Change detection outputs:
╔══

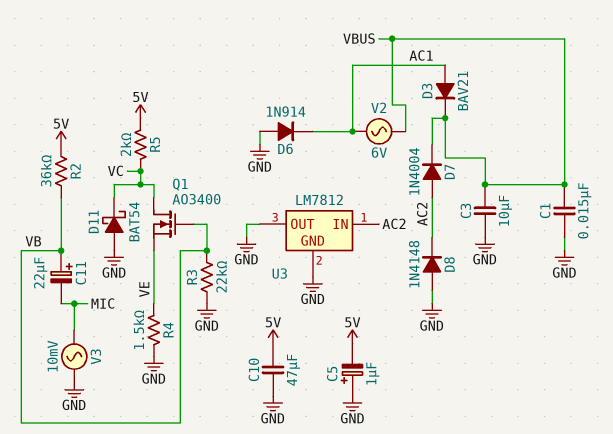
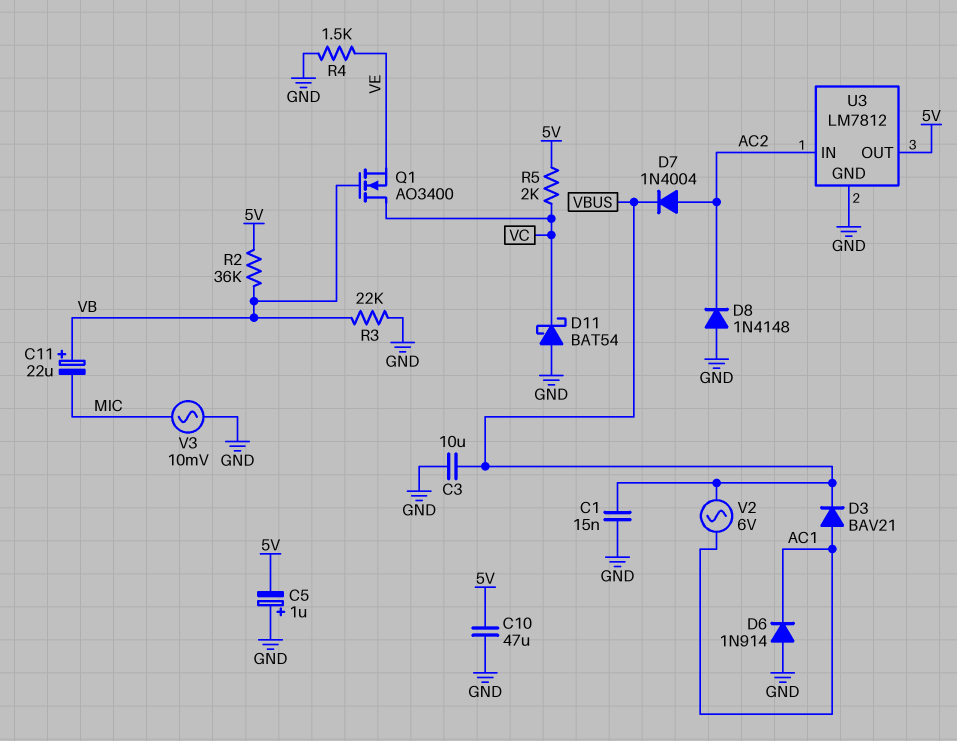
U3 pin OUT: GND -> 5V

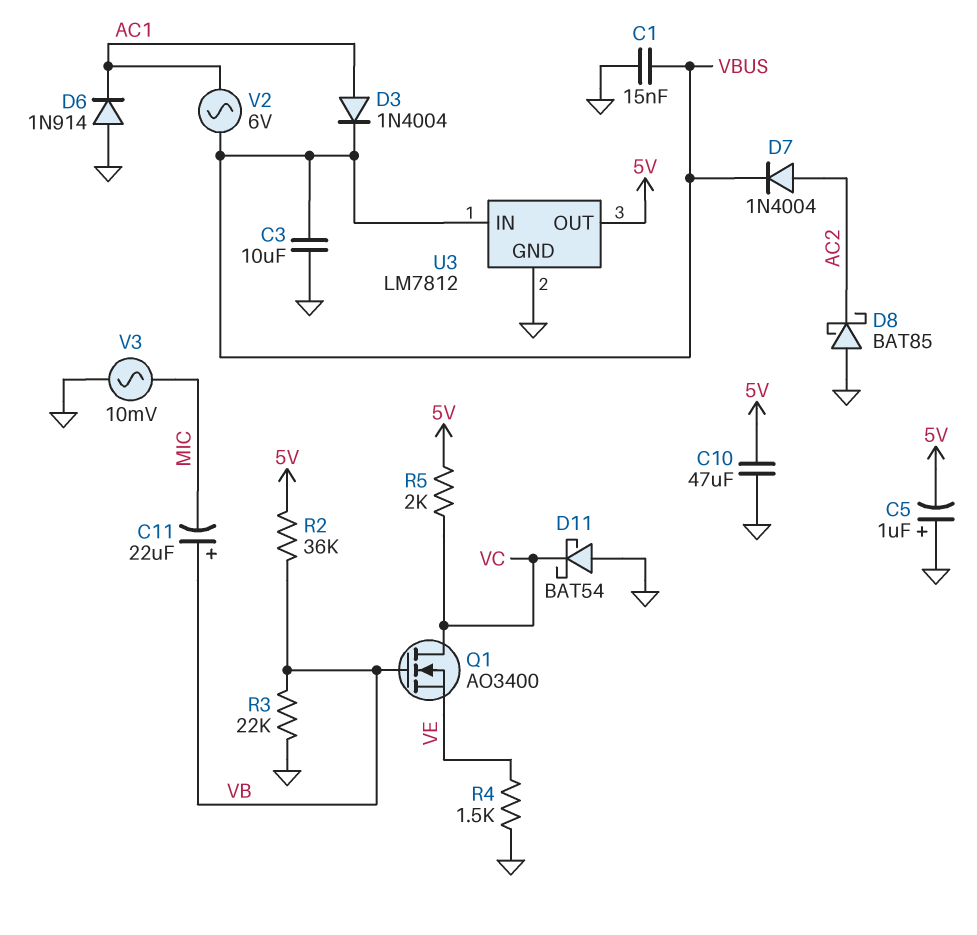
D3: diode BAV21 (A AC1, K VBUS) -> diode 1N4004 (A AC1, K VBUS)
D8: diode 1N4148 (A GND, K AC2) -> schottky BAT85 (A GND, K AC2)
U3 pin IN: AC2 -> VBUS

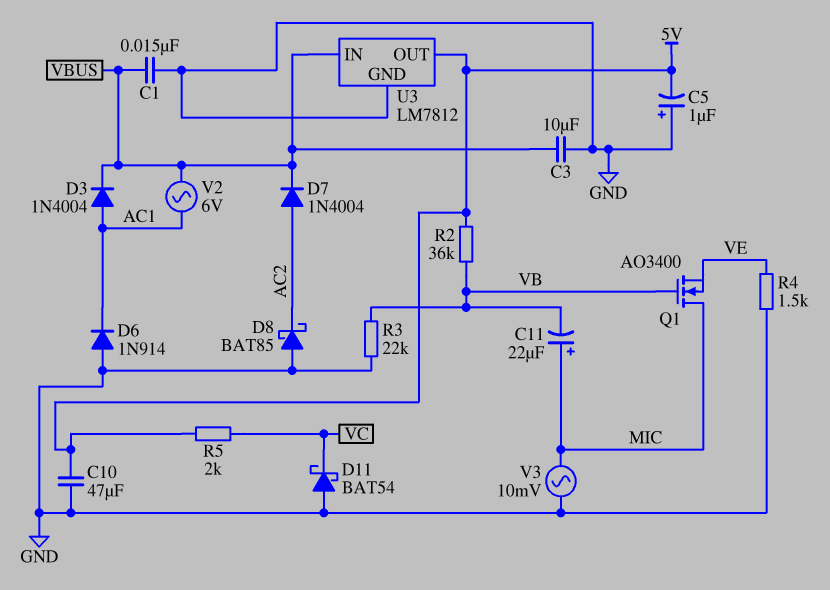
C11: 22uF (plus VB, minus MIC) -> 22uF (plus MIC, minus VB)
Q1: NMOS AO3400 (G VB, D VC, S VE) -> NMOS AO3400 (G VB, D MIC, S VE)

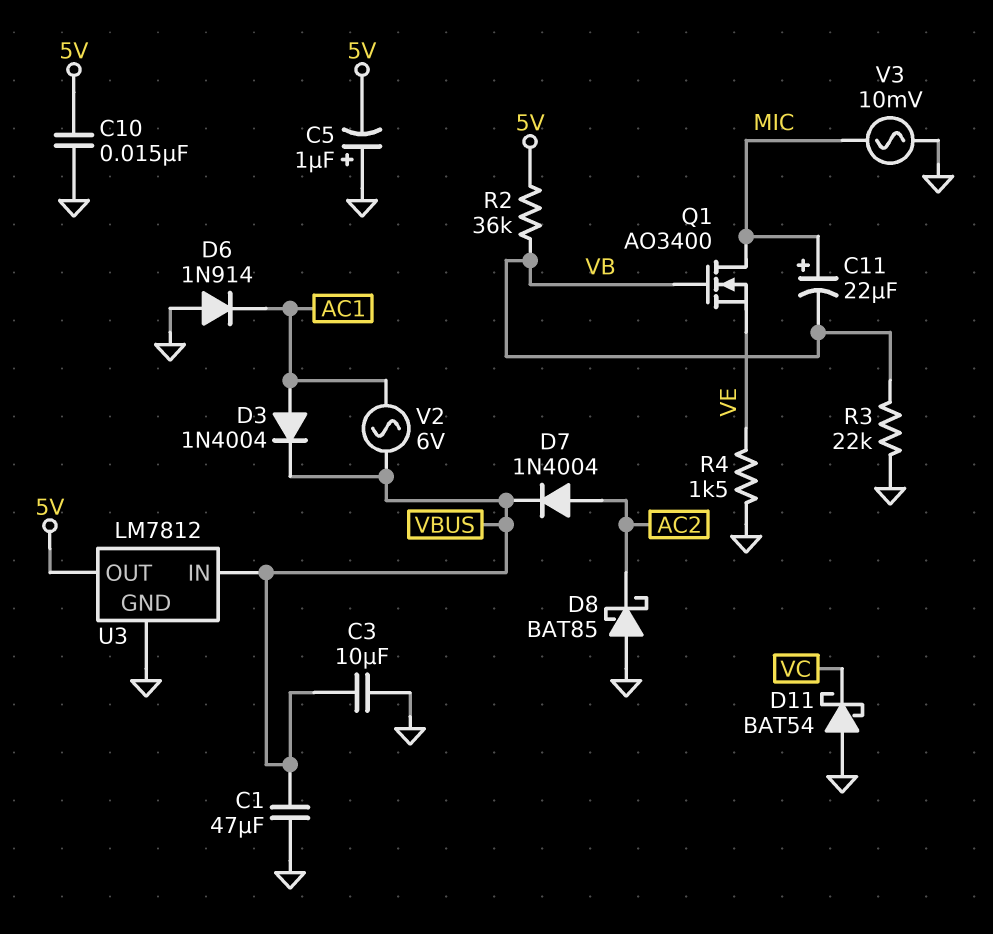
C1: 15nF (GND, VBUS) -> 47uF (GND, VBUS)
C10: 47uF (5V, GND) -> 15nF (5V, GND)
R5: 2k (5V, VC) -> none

╚══
╔══

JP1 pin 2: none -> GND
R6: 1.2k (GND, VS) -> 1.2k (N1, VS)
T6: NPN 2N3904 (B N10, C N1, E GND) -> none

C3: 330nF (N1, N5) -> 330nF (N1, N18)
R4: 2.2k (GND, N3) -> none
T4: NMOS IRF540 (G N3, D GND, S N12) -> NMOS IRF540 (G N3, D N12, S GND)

╚══

Where the string "diode" appears in a line of the entries above, return that line.

D3: diode BAV21 (A AC1, K VBUS) -> diode 1N4004 (A AC1, K VBUS)
D8: diode 1N4148 (A GND, K AC2) -> schottky BAT85 (A GND, K AC2)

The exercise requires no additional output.